Brief.
Repeat the data. Keep each line identical.

*** Opening Source data ***

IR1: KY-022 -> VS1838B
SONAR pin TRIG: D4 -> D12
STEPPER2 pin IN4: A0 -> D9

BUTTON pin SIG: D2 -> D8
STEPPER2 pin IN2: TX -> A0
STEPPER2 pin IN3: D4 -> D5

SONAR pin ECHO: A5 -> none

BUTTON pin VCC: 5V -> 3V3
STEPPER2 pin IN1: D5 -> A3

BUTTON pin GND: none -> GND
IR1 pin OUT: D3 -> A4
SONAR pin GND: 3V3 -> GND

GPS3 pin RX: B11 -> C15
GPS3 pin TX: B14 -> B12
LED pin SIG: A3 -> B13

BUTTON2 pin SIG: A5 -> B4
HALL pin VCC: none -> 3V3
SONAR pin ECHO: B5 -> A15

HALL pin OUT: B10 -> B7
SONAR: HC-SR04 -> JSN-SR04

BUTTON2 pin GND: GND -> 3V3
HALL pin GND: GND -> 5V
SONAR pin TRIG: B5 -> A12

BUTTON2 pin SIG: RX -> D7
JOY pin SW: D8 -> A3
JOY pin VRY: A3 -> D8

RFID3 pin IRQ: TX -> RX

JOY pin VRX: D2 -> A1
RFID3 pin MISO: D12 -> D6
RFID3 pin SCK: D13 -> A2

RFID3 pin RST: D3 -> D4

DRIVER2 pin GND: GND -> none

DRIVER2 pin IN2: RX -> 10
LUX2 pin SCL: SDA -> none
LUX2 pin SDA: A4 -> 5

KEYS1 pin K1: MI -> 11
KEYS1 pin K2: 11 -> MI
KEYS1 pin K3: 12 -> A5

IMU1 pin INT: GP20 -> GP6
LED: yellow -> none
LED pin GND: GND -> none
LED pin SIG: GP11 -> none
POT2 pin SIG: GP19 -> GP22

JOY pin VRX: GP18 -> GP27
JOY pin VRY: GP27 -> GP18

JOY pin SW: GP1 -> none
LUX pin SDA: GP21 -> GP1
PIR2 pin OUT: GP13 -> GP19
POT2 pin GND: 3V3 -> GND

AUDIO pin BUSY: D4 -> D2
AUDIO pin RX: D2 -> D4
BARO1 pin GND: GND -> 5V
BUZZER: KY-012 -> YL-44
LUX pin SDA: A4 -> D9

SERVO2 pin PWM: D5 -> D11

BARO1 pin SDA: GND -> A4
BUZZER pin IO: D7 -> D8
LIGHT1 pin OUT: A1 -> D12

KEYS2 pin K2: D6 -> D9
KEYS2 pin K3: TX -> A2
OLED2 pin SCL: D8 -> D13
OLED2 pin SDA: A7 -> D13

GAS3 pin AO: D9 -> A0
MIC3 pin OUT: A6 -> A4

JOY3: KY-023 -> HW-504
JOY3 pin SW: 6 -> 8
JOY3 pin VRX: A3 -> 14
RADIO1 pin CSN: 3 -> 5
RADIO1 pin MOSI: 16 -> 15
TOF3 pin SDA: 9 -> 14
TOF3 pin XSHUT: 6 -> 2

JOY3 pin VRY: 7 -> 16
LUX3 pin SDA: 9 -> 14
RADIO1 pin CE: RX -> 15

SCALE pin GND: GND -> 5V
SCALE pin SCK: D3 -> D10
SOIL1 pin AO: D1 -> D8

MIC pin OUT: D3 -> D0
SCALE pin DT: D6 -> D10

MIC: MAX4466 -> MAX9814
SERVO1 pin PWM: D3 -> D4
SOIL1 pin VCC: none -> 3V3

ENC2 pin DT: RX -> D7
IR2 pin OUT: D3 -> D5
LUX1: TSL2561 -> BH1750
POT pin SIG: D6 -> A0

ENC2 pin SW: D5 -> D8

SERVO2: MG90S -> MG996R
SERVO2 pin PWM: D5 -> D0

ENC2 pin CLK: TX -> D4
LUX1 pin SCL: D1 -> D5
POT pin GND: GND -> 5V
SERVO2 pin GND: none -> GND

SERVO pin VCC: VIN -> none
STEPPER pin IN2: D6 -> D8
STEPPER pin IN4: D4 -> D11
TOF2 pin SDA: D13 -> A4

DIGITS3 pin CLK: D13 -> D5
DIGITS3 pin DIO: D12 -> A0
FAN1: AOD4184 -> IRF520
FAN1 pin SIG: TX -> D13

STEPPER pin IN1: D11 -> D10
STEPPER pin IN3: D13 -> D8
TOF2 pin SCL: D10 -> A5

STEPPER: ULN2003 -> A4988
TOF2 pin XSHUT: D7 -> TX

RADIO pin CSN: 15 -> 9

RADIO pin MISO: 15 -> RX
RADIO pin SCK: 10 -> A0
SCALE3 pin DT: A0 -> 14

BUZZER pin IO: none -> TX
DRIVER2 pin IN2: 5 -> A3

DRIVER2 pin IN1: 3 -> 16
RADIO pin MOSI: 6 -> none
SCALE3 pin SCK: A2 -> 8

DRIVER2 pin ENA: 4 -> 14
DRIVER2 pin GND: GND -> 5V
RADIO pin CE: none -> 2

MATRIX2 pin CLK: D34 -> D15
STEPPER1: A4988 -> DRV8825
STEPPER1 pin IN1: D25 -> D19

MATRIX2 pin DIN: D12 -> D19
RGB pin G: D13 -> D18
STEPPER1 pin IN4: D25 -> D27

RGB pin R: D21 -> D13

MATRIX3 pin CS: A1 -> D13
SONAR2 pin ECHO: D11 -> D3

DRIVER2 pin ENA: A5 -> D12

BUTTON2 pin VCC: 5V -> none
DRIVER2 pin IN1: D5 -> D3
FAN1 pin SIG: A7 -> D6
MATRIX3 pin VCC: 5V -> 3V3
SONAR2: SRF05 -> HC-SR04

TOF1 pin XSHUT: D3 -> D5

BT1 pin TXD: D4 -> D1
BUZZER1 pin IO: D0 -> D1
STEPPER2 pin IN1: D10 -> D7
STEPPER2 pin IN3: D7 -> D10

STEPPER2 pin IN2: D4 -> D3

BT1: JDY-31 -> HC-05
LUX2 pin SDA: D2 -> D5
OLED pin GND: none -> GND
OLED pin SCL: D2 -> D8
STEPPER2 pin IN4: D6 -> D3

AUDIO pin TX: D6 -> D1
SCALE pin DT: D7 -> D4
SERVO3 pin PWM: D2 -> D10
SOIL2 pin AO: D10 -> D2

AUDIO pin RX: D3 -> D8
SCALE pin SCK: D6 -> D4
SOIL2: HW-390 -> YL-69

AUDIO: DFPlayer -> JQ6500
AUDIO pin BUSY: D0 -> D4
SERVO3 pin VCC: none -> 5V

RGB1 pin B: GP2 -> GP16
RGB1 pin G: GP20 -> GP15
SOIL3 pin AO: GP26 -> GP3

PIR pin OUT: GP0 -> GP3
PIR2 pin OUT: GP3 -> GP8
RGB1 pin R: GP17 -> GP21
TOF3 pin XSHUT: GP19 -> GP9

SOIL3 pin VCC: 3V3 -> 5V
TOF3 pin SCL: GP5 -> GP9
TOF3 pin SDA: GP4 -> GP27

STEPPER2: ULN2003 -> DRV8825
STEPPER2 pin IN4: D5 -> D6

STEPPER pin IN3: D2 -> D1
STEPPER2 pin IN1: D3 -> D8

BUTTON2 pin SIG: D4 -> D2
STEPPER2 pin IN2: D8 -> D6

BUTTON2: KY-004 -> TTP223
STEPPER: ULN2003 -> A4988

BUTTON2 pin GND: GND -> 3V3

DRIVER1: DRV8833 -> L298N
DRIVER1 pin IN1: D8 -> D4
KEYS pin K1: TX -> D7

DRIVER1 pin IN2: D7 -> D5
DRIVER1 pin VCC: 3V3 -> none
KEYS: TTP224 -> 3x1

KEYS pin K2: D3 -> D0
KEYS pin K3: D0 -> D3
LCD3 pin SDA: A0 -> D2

*** Closing Source data ***

Response area.
IR1: KY-022 -> VS1838B
SONAR pin TRIG: D4 -> D12
STEPPER2 pin IN4: A0 -> D9

BUTTON pin SIG: D2 -> D8
STEPPER2 pin IN2: TX -> A0
STEPPER2 pin IN3: D4 -> D5

SONAR pin ECHO: A5 -> none

BUTTON pin VCC: 5V -> 3V3
STEPPER2 pin IN1: D5 -> A3

BUTTON pin GND: none -> GND
IR1 pin OUT: D3 -> A4
SONAR pin GND: 3V3 -> GND

GPS3 pin RX: B11 -> C15
GPS3 pin TX: B14 -> B12
LED pin SIG: A3 -> B13

BUTTON2 pin SIG: A5 -> B4
HALL pin VCC: none -> 3V3
SONAR pin ECHO: B5 -> A15

HALL pin OUT: B10 -> B7
SONAR: HC-SR04 -> JSN-SR04

BUTTON2 pin GND: GND -> 3V3
HALL pin GND: GND -> 5V
SONAR pin TRIG: B5 -> A12

BUTTON2 pin SIG: RX -> D7
JOY pin SW: D8 -> A3
JOY pin VRY: A3 -> D8

RFID3 pin IRQ: TX -> RX

JOY pin VRX: D2 -> A1
RFID3 pin MISO: D12 -> D6
RFID3 pin SCK: D13 -> A2

RFID3 pin RST: D3 -> D4

DRIVER2 pin GND: GND -> none

DRIVER2 pin IN2: RX -> 10
LUX2 pin SCL: SDA -> none
LUX2 pin SDA: A4 -> 5

KEYS1 pin K1: MI -> 11
KEYS1 pin K2: 11 -> MI
KEYS1 pin K3: 12 -> A5

IMU1 pin INT: GP20 -> GP6
LED: yellow -> none
LED pin GND: GND -> none
LED pin SIG: GP11 -> none
POT2 pin SIG: GP19 -> GP22

JOY pin VRX: GP18 -> GP27
JOY pin VRY: GP27 -> GP18

JOY pin SW: GP1 -> none
LUX pin SDA: GP21 -> GP1
PIR2 pin OUT: GP13 -> GP19
POT2 pin GND: 3V3 -> GND

AUDIO pin BUSY: D4 -> D2
AUDIO pin RX: D2 -> D4
BARO1 pin GND: GND -> 5V
BUZZER: KY-012 -> YL-44
LUX pin SDA: A4 -> D9

SERVO2 pin PWM: D5 -> D11

BARO1 pin SDA: GND -> A4
BUZZER pin IO: D7 -> D8
LIGHT1 pin OUT: A1 -> D12

KEYS2 pin K2: D6 -> D9
KEYS2 pin K3: TX -> A2
OLED2 pin SCL: D8 -> D13
OLED2 pin SDA: A7 -> D13

GAS3 pin AO: D9 -> A0
MIC3 pin OUT: A6 -> A4

JOY3: KY-023 -> HW-504
JOY3 pin SW: 6 -> 8
JOY3 pin VRX: A3 -> 14
RADIO1 pin CSN: 3 -> 5
RADIO1 pin MOSI: 16 -> 15
TOF3 pin SDA: 9 -> 14
TOF3 pin XSHUT: 6 -> 2

JOY3 pin VRY: 7 -> 16
LUX3 pin SDA: 9 -> 14
RADIO1 pin CE: RX -> 15

SCALE pin GND: GND -> 5V
SCALE pin SCK: D3 -> D10
SOIL1 pin AO: D1 -> D8

MIC pin OUT: D3 -> D0
SCALE pin DT: D6 -> D10

MIC: MAX4466 -> MAX9814
SERVO1 pin PWM: D3 -> D4
SOIL1 pin VCC: none -> 3V3

ENC2 pin DT: RX -> D7
IR2 pin OUT: D3 -> D5
LUX1: TSL2561 -> BH1750
POT pin SIG: D6 -> A0

ENC2 pin SW: D5 -> D8

SERVO2: MG90S -> MG996R
SERVO2 pin PWM: D5 -> D0

ENC2 pin CLK: TX -> D4
LUX1 pin SCL: D1 -> D5
POT pin GND: GND -> 5V
SERVO2 pin GND: none -> GND

SERVO pin VCC: VIN -> none
STEPPER pin IN2: D6 -> D8
STEPPER pin IN4: D4 -> D11
TOF2 pin SDA: D13 -> A4

DIGITS3 pin CLK: D13 -> D5
DIGITS3 pin DIO: D12 -> A0
FAN1: AOD4184 -> IRF520
FAN1 pin SIG: TX -> D13

STEPPER pin IN1: D11 -> D10
STEPPER pin IN3: D13 -> D8
TOF2 pin SCL: D10 -> A5

STEPPER: ULN2003 -> A4988
TOF2 pin XSHUT: D7 -> TX

RADIO pin CSN: 15 -> 9

RADIO pin MISO: 15 -> RX
RADIO pin SCK: 10 -> A0
SCALE3 pin DT: A0 -> 14

BUZZER pin IO: none -> TX
DRIVER2 pin IN2: 5 -> A3

DRIVER2 pin IN1: 3 -> 16
RADIO pin MOSI: 6 -> none
SCALE3 pin SCK: A2 -> 8

DRIVER2 pin ENA: 4 -> 14
DRIVER2 pin GND: GND -> 5V
RADIO pin CE: none -> 2

MATRIX2 pin CLK: D34 -> D15
STEPPER1: A4988 -> DRV8825
STEPPER1 pin IN1: D25 -> D19

MATRIX2 pin DIN: D12 -> D19
RGB pin G: D13 -> D18
STEPPER1 pin IN4: D25 -> D27

RGB pin R: D21 -> D13

MATRIX3 pin CS: A1 -> D13
SONAR2 pin ECHO: D11 -> D3

DRIVER2 pin ENA: A5 -> D12

BUTTON2 pin VCC: 5V -> none
DRIVER2 pin IN1: D5 -> D3
FAN1 pin SIG: A7 -> D6
MATRIX3 pin VCC: 5V -> 3V3
SONAR2: SRF05 -> HC-SR04

TOF1 pin XSHUT: D3 -> D5

BT1 pin TXD: D4 -> D1
BUZZER1 pin IO: D0 -> D1
STEPPER2 pin IN1: D10 -> D7
STEPPER2 pin IN3: D7 -> D10

STEPPER2 pin IN2: D4 -> D3

BT1: JDY-31 -> HC-05
LUX2 pin SDA: D2 -> D5
OLED pin GND: none -> GND
OLED pin SCL: D2 -> D8
STEPPER2 pin IN4: D6 -> D3

AUDIO pin TX: D6 -> D1
SCALE pin DT: D7 -> D4
SERVO3 pin PWM: D2 -> D10
SOIL2 pin AO: D10 -> D2

AUDIO pin RX: D3 -> D8
SCALE pin SCK: D6 -> D4
SOIL2: HW-390 -> YL-69

AUDIO: DFPlayer -> JQ6500
AUDIO pin BUSY: D0 -> D4
SERVO3 pin VCC: none -> 5V

RGB1 pin B: GP2 -> GP16
RGB1 pin G: GP20 -> GP15
SOIL3 pin AO: GP26 -> GP3

PIR pin OUT: GP0 -> GP3
PIR2 pin OUT: GP3 -> GP8
RGB1 pin R: GP17 -> GP21
TOF3 pin XSHUT: GP19 -> GP9

SOIL3 pin VCC: 3V3 -> 5V
TOF3 pin SCL: GP5 -> GP9
TOF3 pin SDA: GP4 -> GP27

STEPPER2: ULN2003 -> DRV8825
STEPPER2 pin IN4: D5 -> D6

STEPPER pin IN3: D2 -> D1
STEPPER2 pin IN1: D3 -> D8

BUTTON2 pin SIG: D4 -> D2
STEPPER2 pin IN2: D8 -> D6

BUTTON2: KY-004 -> TTP223
STEPPER: ULN2003 -> A4988

BUTTON2 pin GND: GND -> 3V3

DRIVER1: DRV8833 -> L298N
DRIVER1 pin IN1: D8 -> D4
KEYS pin K1: TX -> D7

DRIVER1 pin IN2: D7 -> D5
DRIVER1 pin VCC: 3V3 -> none
KEYS: TTP224 -> 3x1

KEYS pin K2: D3 -> D0
KEYS pin K3: D0 -> D3
LCD3 pin SDA: A0 -> D2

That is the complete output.